*The task*
I'd like the data below restated word for word, with the pictures left out.

*Excerpted data*
++++++++

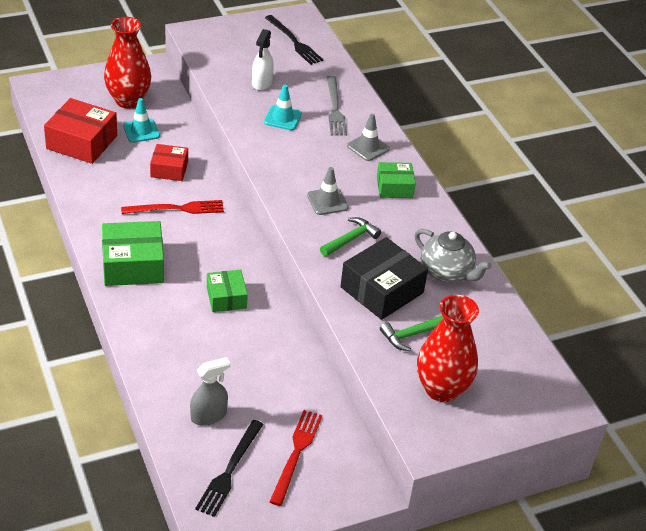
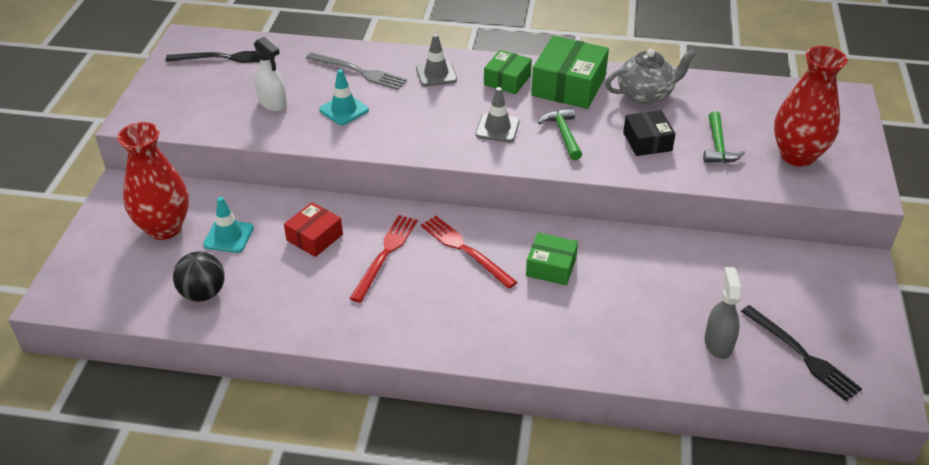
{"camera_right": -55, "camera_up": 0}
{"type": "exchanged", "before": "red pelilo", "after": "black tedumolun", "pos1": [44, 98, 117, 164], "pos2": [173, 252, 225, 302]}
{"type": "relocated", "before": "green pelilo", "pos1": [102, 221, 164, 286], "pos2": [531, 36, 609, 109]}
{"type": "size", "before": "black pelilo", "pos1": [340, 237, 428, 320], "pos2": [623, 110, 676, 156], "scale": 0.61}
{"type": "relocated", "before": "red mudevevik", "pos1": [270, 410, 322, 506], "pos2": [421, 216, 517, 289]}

++++++++

*Written answer*
{"camera_right": -55, "camera_up": 0}
{"type": "exchanged", "before": "red pelilo", "after": "black tedumolun", "pos1": [44, 98, 117, 164], "pos2": [173, 252, 225, 302]}
{"type": "relocated", "before": "green pelilo", "pos1": [102, 221, 164, 286], "pos2": [531, 36, 609, 109]}
{"type": "size", "before": "black pelilo", "pos1": [340, 237, 428, 320], "pos2": [623, 110, 676, 156], "scale": 0.61}
{"type": "relocated", "before": "red mudevevik", "pos1": [270, 410, 322, 506], "pos2": [421, 216, 517, 289]}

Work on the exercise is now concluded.